What is expected |
Retype exactly the span of lines below from the one with "yellow robot [509,307,550,386]" through the one with "yellow cheese [641,93,680,126]". Do not include pictures.

(Scene difference descriptions)
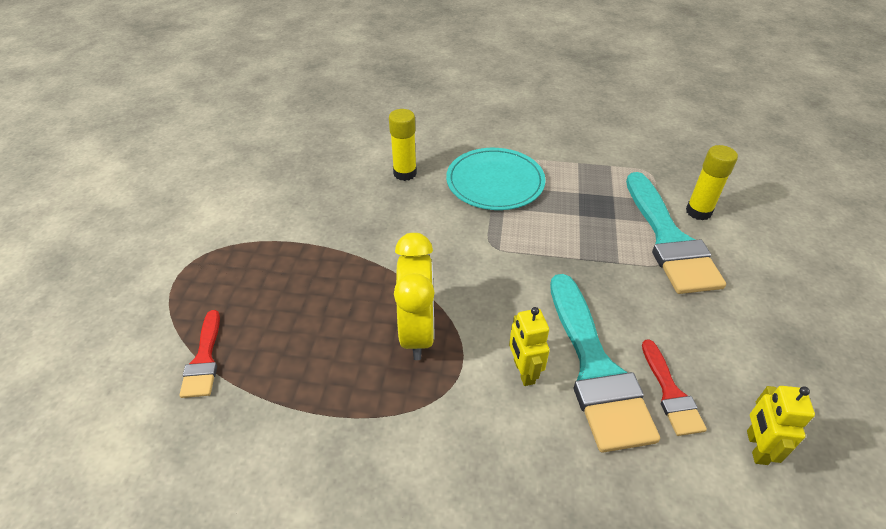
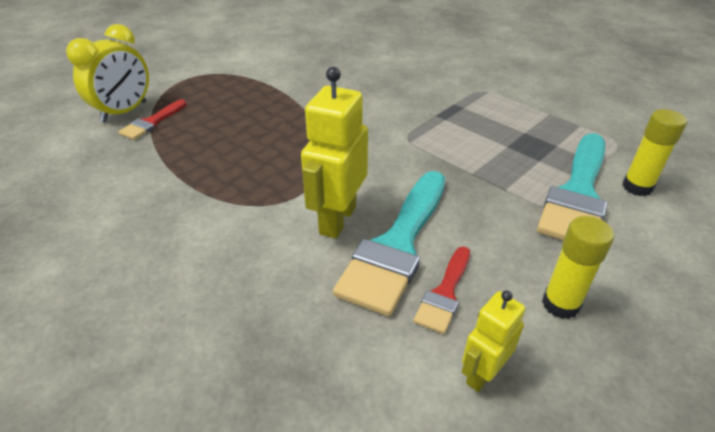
camera: 35 degrees right, 5 degrees down
yellow glue stick [389,109,417,181] -> yellow glue stick moved to [542,216,614,319]
yellow clock [394,233,435,360] -> yellow clock moved to [66,24,149,123]
turquoise plate [446,148,546,210] -> none
yellow robot [509,307,550,386] -> yellow robot [301,67,368,239], size x1.72

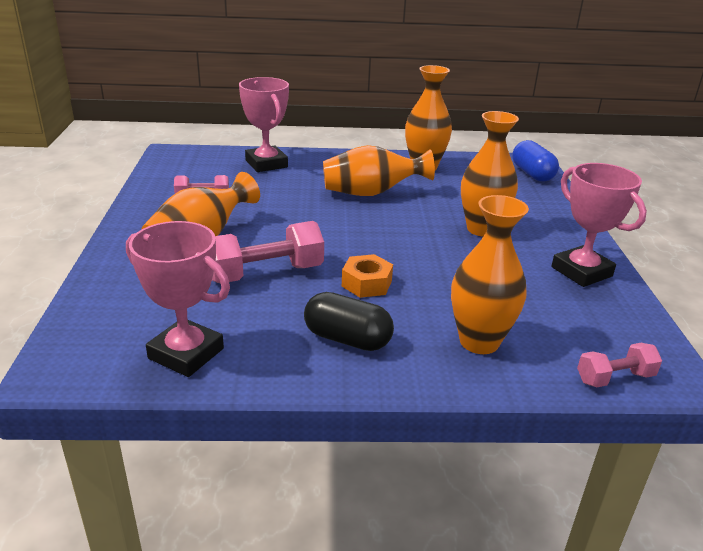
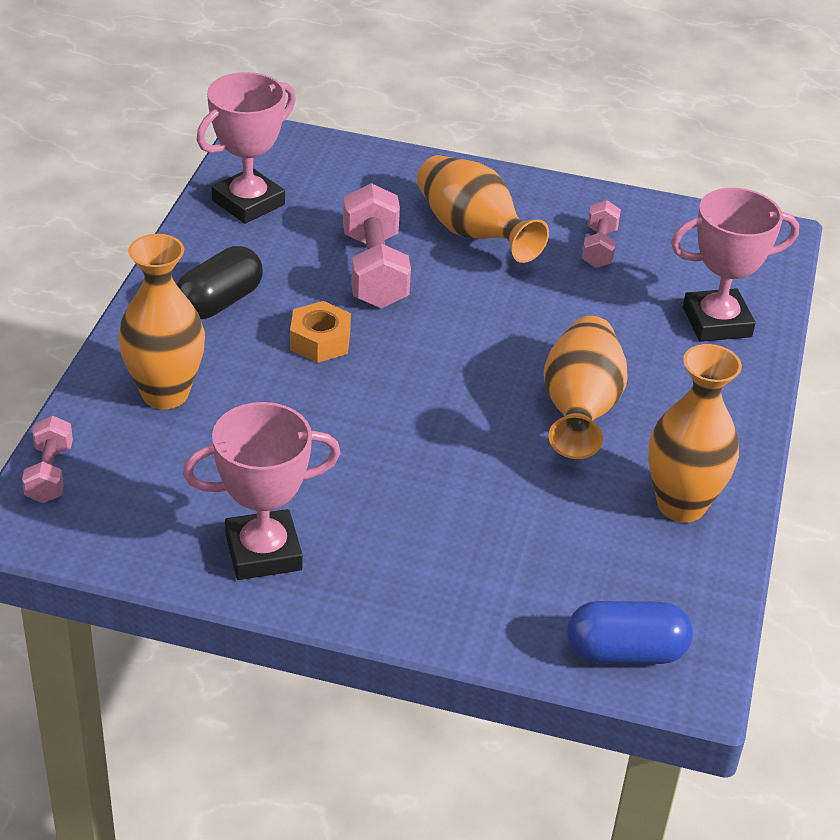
camera: 105 degrees right, 10 degrees up
orange vase [461,111,519,237] -> none

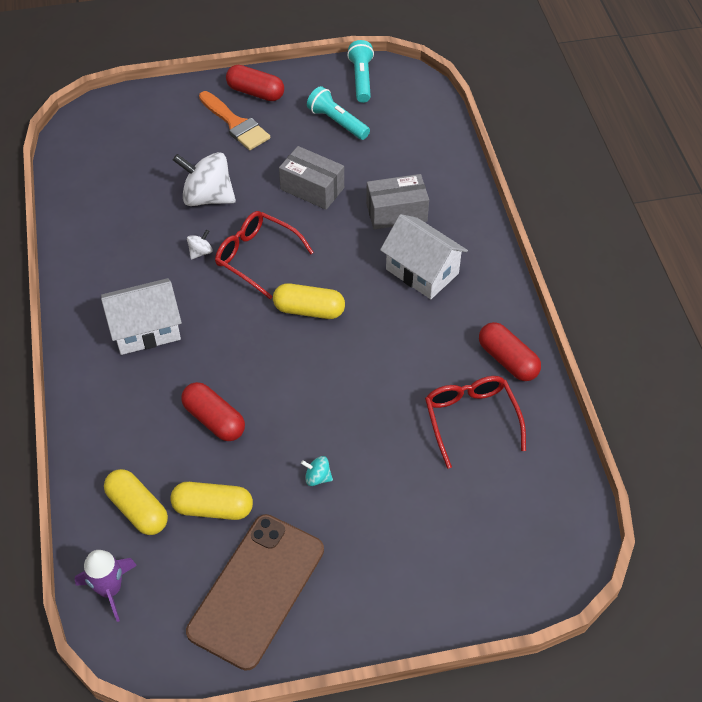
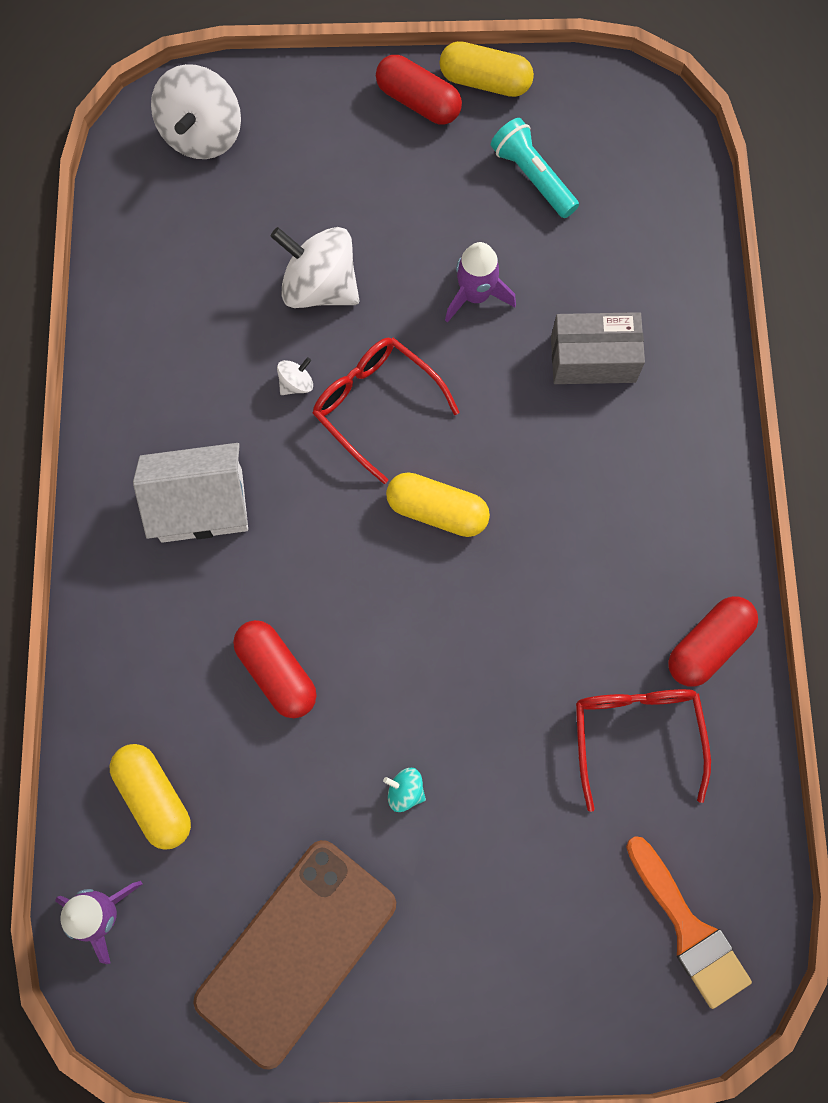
camera: 10 degrees right, 20 degrees up
yellow capsule [170,482,253,520] -> yellow capsule moved to [439,41,534,97]
orange brush [199,91,270,150] -> orange brush moved to [626,836,752,1009]
grey box [279,146,344,210] -> purple rocket [445,242,516,323]
turquoise flashlight [347,40,374,103] -> none
white house [380,214,468,299] -> none
red capsule [479,322,541,381] -> red capsule turned 75 degrees clockwise [668,596,758,687]
none -> white spinning top [151,64,241,159]

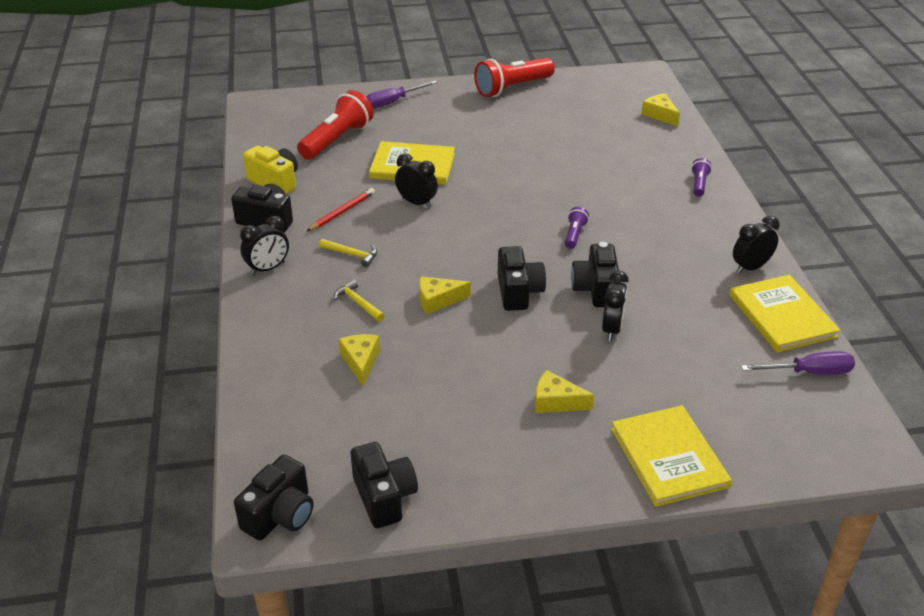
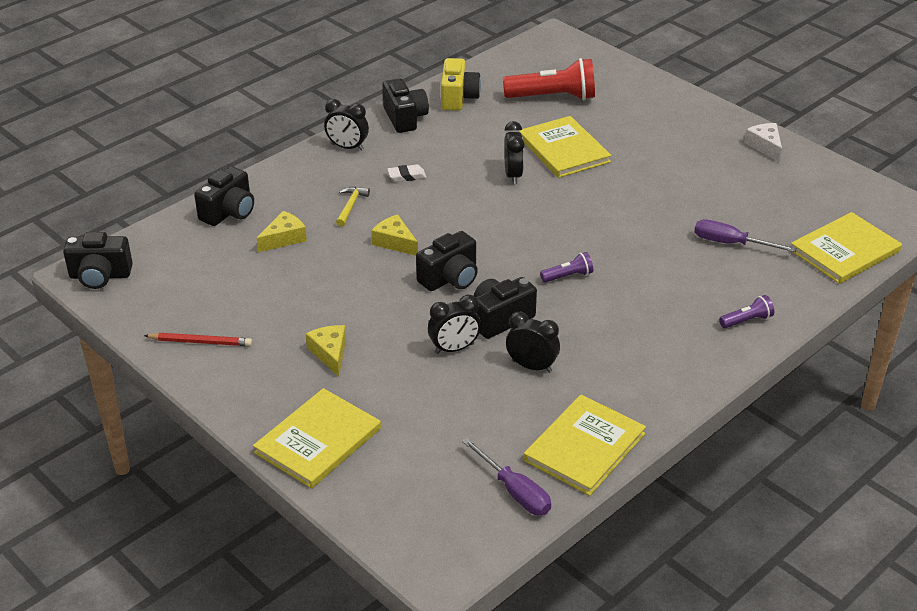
camera: 55 degrees right, 0 degrees up
red pencil [306,188,375,232] -> red pencil moved to [144,333,252,346]
yellow hammer [319,239,377,267] -> white eraser [387,165,426,182]
black camera [351,442,418,528] -> black camera moved to [194,166,254,226]
purple screwdriver [366,81,438,109] -> purple screwdriver moved to [694,219,797,252]
red flashlight [474,58,555,97] -> white cheese [744,123,782,162]
yellow cheese [641,93,680,126] -> yellow book [791,212,902,284]
black clock [733,216,780,273] -> black clock moved to [506,312,560,373]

Output for this task |
yellow robot [509,307,550,386] -> yellow robot [301,67,368,239], size x1.72

camera: 105 degrees right, 10 degrees up
orange vase [461,111,519,237] -> none

camera: 10 degrees right, 20 degrees up
yellow capsule [170,482,253,520] -> yellow capsule moved to [439,41,534,97]
orange brush [199,91,270,150] -> orange brush moved to [626,836,752,1009]
grey box [279,146,344,210] -> purple rocket [445,242,516,323]
turquoise flashlight [347,40,374,103] -> none
white house [380,214,468,299] -> none
red capsule [479,322,541,381] -> red capsule turned 75 degrees clockwise [668,596,758,687]
none -> white spinning top [151,64,241,159]

camera: 55 degrees right, 0 degrees up
red pencil [306,188,375,232] -> red pencil moved to [144,333,252,346]
yellow hammer [319,239,377,267] -> white eraser [387,165,426,182]
black camera [351,442,418,528] -> black camera moved to [194,166,254,226]
purple screwdriver [366,81,438,109] -> purple screwdriver moved to [694,219,797,252]
red flashlight [474,58,555,97] -> white cheese [744,123,782,162]
yellow cheese [641,93,680,126] -> yellow book [791,212,902,284]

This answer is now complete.